[Object transformation records]

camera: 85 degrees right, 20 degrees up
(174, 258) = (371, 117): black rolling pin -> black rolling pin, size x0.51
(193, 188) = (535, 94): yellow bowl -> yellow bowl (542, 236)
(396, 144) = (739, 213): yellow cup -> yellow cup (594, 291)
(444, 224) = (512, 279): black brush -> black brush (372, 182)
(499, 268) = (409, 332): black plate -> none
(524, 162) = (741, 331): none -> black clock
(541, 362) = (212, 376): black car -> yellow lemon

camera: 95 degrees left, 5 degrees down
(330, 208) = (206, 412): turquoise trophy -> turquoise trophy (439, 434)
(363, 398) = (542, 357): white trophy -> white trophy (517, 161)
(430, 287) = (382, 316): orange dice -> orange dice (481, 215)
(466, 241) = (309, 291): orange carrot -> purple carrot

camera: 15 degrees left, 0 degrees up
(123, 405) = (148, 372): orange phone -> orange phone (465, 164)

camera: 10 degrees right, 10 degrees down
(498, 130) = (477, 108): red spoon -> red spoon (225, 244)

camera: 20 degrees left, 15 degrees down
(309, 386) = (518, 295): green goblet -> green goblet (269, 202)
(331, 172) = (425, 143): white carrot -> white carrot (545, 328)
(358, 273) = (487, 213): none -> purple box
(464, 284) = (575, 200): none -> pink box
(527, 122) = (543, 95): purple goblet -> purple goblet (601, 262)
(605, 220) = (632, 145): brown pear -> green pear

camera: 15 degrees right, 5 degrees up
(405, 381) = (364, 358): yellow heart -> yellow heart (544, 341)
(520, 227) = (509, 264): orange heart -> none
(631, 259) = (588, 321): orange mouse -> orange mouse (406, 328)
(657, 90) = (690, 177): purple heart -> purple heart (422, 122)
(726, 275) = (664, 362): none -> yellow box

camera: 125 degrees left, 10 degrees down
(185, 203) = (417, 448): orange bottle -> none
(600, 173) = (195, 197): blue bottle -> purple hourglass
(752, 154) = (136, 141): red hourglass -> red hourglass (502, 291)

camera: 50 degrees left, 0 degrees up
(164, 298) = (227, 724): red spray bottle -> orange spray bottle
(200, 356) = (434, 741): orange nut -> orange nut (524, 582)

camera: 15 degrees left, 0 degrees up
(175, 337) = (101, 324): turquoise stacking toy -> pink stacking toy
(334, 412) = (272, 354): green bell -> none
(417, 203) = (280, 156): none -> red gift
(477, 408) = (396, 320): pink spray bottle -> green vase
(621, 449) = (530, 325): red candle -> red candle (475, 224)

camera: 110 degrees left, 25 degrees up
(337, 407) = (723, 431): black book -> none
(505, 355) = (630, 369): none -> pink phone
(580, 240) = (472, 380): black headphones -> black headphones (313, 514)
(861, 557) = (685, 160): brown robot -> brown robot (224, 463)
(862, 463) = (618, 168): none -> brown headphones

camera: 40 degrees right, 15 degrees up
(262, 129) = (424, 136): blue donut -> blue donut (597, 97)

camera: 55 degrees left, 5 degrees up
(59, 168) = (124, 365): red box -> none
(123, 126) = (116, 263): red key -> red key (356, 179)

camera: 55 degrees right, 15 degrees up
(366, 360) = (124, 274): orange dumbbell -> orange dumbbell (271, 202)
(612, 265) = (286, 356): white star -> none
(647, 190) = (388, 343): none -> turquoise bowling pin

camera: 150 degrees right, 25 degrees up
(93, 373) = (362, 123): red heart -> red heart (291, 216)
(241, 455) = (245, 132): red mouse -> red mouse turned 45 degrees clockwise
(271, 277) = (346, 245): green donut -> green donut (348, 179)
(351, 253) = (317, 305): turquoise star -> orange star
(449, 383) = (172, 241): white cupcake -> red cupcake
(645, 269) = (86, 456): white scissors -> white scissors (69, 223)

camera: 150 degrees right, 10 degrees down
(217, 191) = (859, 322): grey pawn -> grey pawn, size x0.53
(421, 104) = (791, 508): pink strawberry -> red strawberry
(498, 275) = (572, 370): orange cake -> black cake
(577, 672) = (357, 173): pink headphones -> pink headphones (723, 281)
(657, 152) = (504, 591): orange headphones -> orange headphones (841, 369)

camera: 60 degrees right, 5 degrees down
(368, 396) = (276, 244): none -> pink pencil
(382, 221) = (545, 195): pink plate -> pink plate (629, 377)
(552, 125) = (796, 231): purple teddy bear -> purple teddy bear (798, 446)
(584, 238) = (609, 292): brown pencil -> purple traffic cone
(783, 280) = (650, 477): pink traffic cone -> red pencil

* **What you should do**
All lines above from the one with "(600, 173) = (195, 197): blue" to the one with "(580, 240) = (472, 380): black", inclusive, should be copied exactly, and no other lines.

* **Solution**
(600, 173) = (195, 197): blue bottle -> purple hourglass
(752, 154) = (136, 141): red hourglass -> red hourglass (502, 291)

camera: 50 degrees left, 0 degrees up
(164, 298) = (227, 724): red spray bottle -> orange spray bottle
(200, 356) = (434, 741): orange nut -> orange nut (524, 582)

camera: 15 degrees left, 0 degrees up
(175, 337) = (101, 324): turquoise stacking toy -> pink stacking toy
(334, 412) = (272, 354): green bell -> none
(417, 203) = (280, 156): none -> red gift
(477, 408) = (396, 320): pink spray bottle -> green vase
(621, 449) = (530, 325): red candle -> red candle (475, 224)

camera: 110 degrees left, 25 degrees up
(337, 407) = (723, 431): black book -> none
(505, 355) = (630, 369): none -> pink phone
(580, 240) = (472, 380): black headphones -> black headphones (313, 514)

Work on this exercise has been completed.